### What to work on:
Drop every picture, then transcribe the remaining data exactly.

### Provided material:

+ + + + +

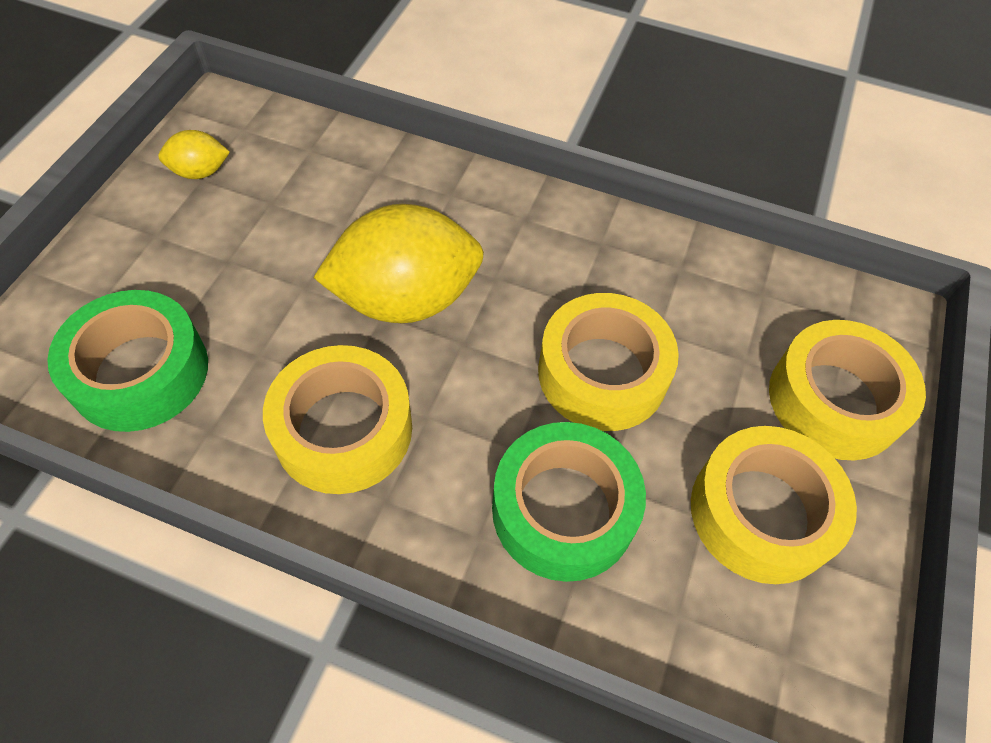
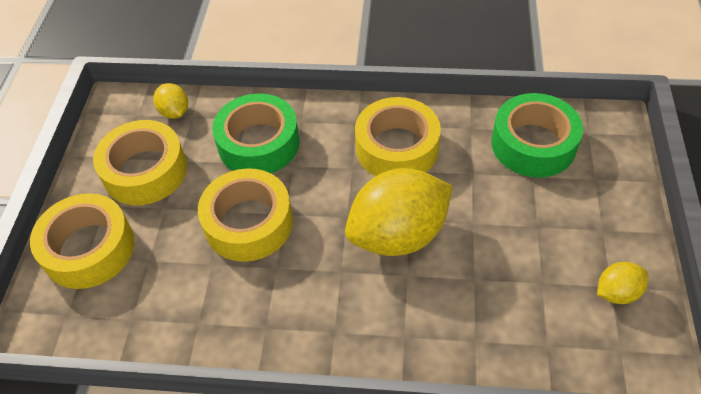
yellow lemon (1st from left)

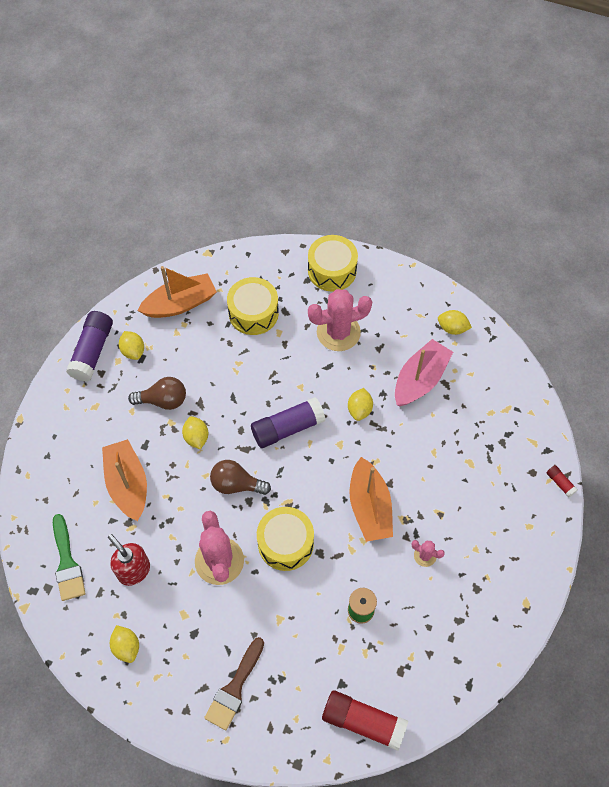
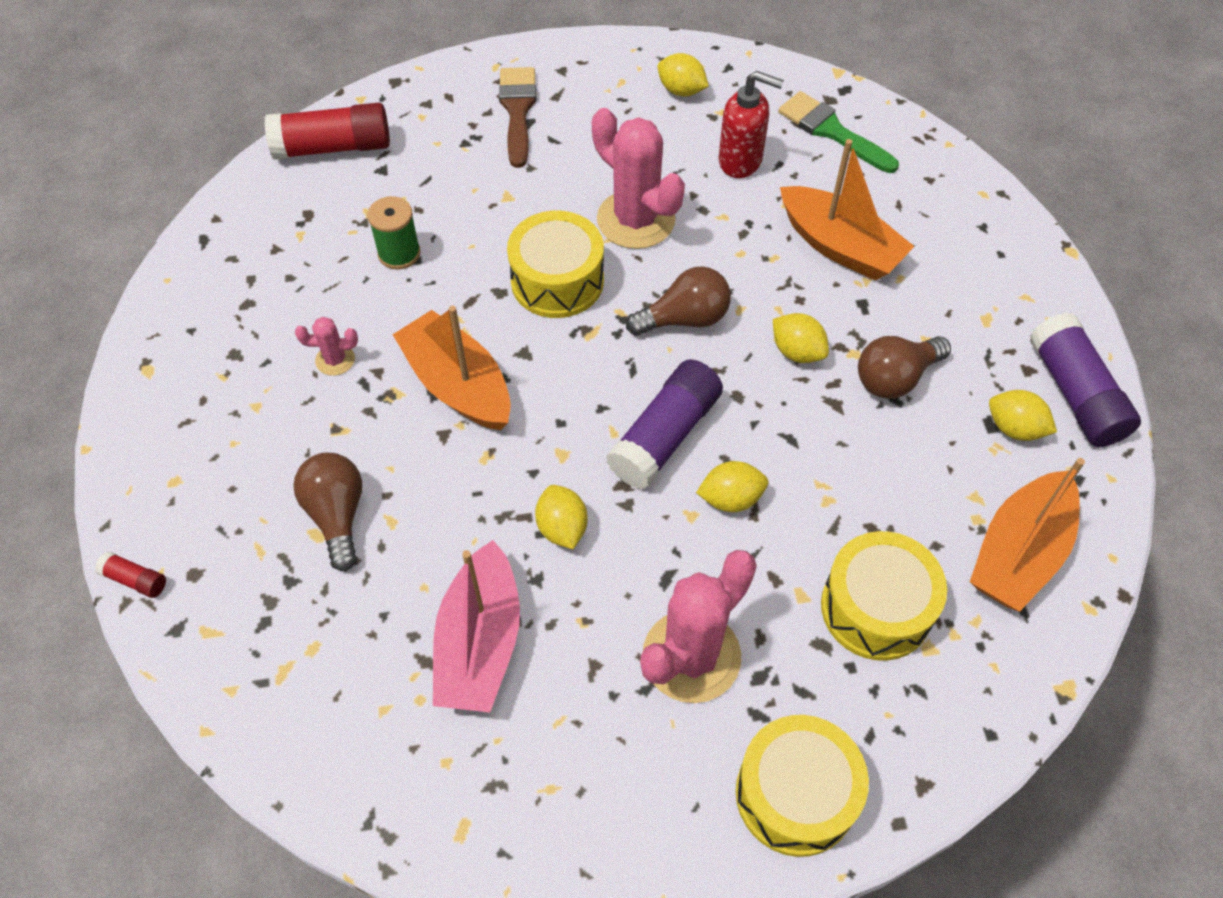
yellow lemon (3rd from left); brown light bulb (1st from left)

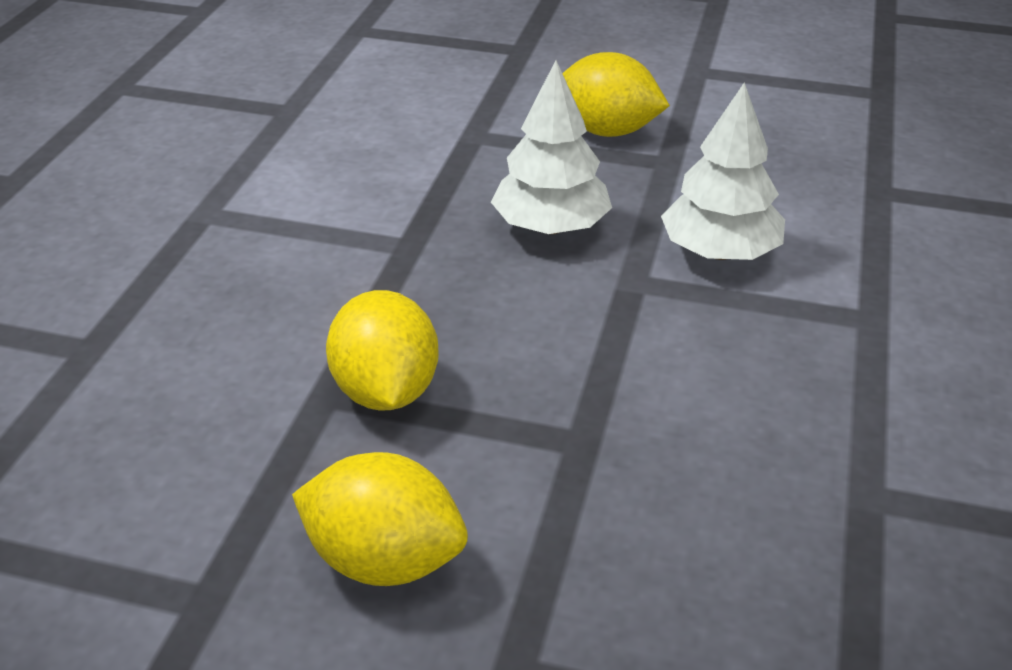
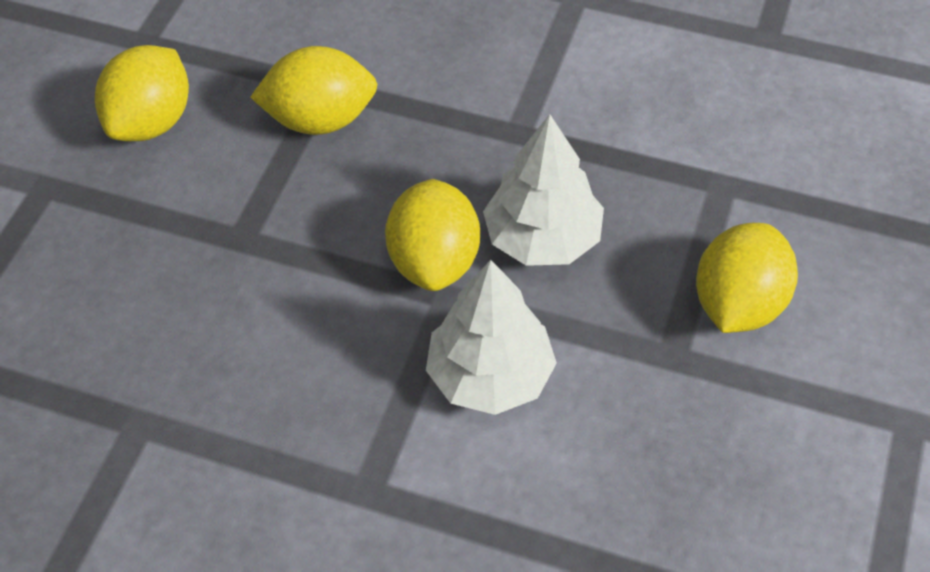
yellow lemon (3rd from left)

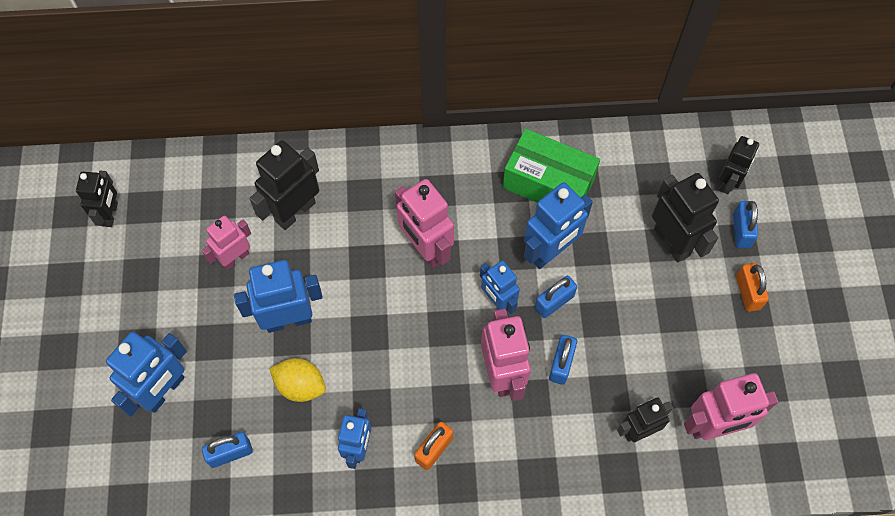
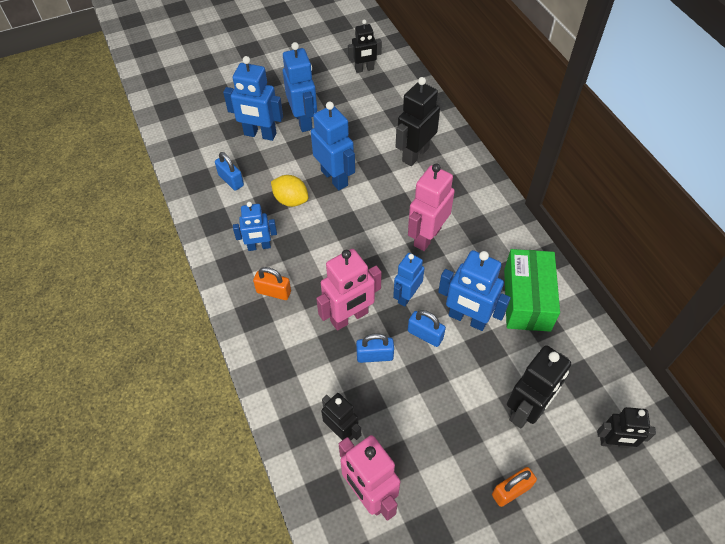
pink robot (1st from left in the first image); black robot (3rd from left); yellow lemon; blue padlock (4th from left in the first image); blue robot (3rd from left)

+ + + + +

### Result of this task:
yellow lemon (1st from left)

yellow lemon (3rd from left); brown light bulb (1st from left)

yellow lemon (3rd from left)

pink robot (1st from left in the first image); black robot (3rd from left); yellow lemon; blue padlock (4th from left in the first image); blue robot (3rd from left)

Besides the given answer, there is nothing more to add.